# About this exercise
Write every entry out again with no changes, and leave the images behind.

(Scene image comparisons)
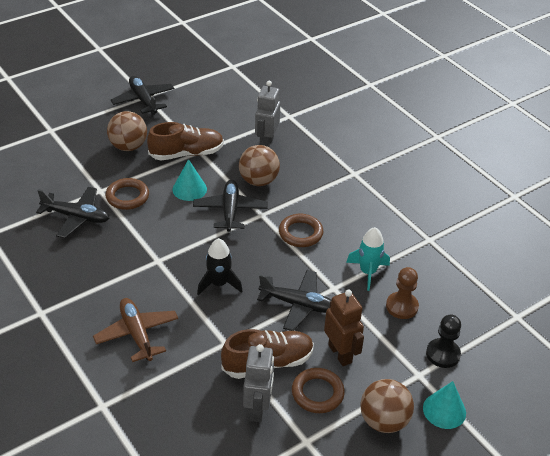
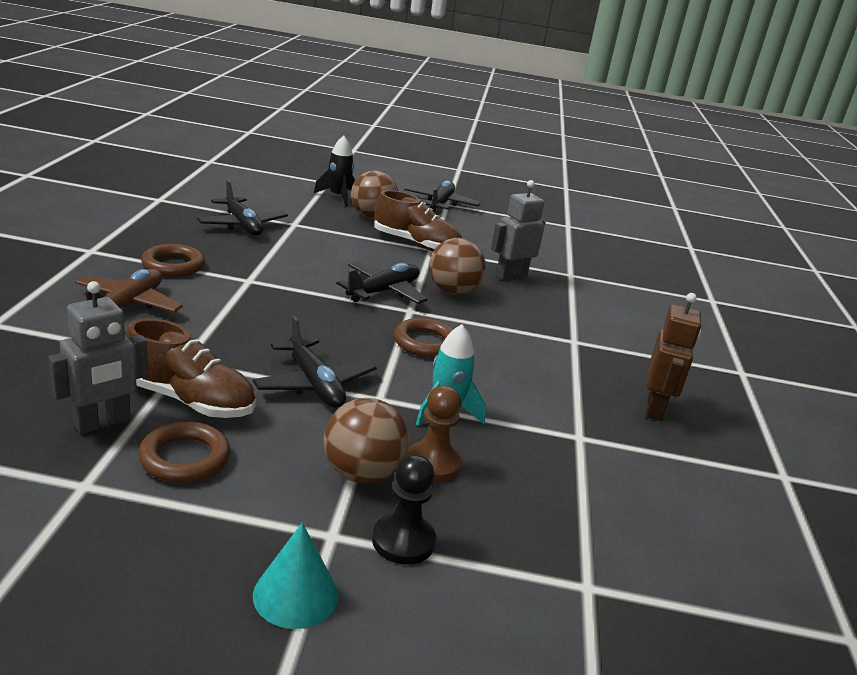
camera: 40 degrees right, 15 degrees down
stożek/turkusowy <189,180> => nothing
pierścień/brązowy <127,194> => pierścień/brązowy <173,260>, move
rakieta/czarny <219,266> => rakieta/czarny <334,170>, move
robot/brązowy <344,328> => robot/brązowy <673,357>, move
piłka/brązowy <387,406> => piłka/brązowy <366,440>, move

# Answer to this task
camera: 40 degrees right, 15 degrees down
stożek/turkusowy <189,180> => nothing
pierścień/brązowy <127,194> => pierścień/brązowy <173,260>, move
rakieta/czarny <219,266> => rakieta/czarny <334,170>, move
robot/brązowy <344,328> => robot/brązowy <673,357>, move
piłka/brązowy <387,406> => piłka/brązowy <366,440>, move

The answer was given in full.